## Source data:
* * * *

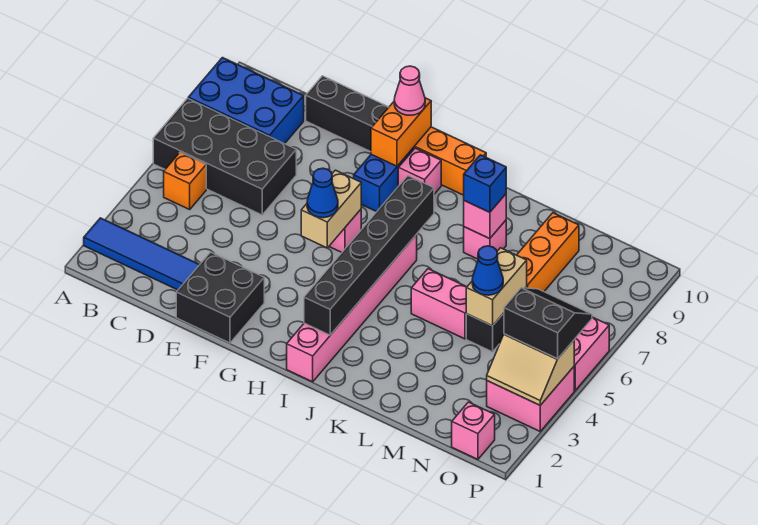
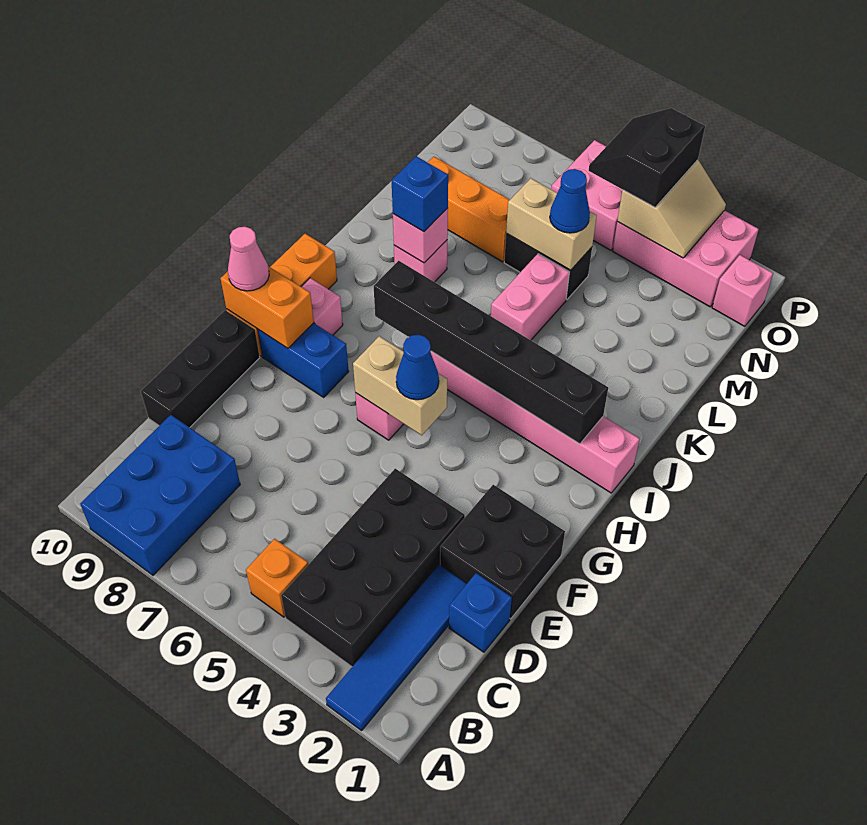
black brick A6:D7 level 1 -> black brick B3:E4 level 1
none -> blue brick D1 level 1
pink brick O3:P4 level 1 -> pink brick O2:P4 level 1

* * * *

Word for word, copy every line of the data, excluding any pictures.

## Exercise answer:
black brick A6:D7 level 1 -> black brick B3:E4 level 1
none -> blue brick D1 level 1
pink brick O3:P4 level 1 -> pink brick O2:P4 level 1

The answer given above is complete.